Provided material.
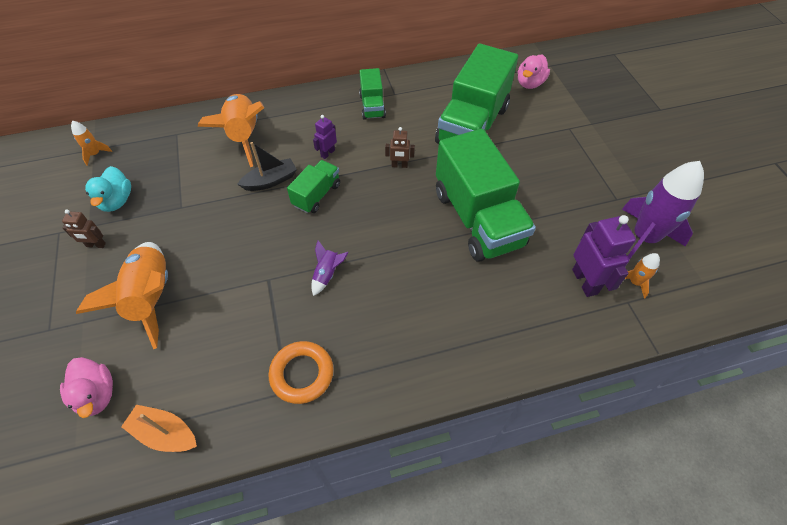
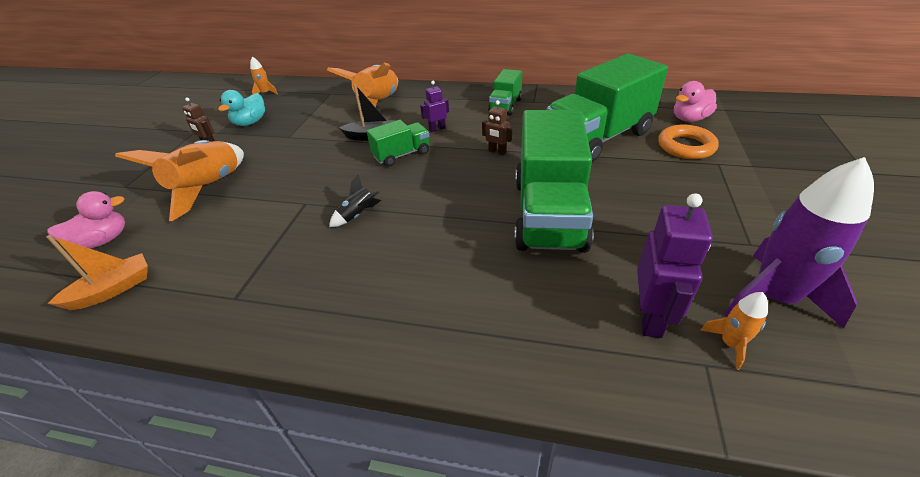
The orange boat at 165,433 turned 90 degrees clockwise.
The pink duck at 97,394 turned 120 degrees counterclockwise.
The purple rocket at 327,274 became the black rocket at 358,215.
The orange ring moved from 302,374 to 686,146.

Requirement.
Retype the whole of the data verbatim. Skip every picture.

Solution.
The orange boat at 165,433 turned 90 degrees clockwise.
The pink duck at 97,394 turned 120 degrees counterclockwise.
The purple rocket at 327,274 became the black rocket at 358,215.
The orange ring moved from 302,374 to 686,146.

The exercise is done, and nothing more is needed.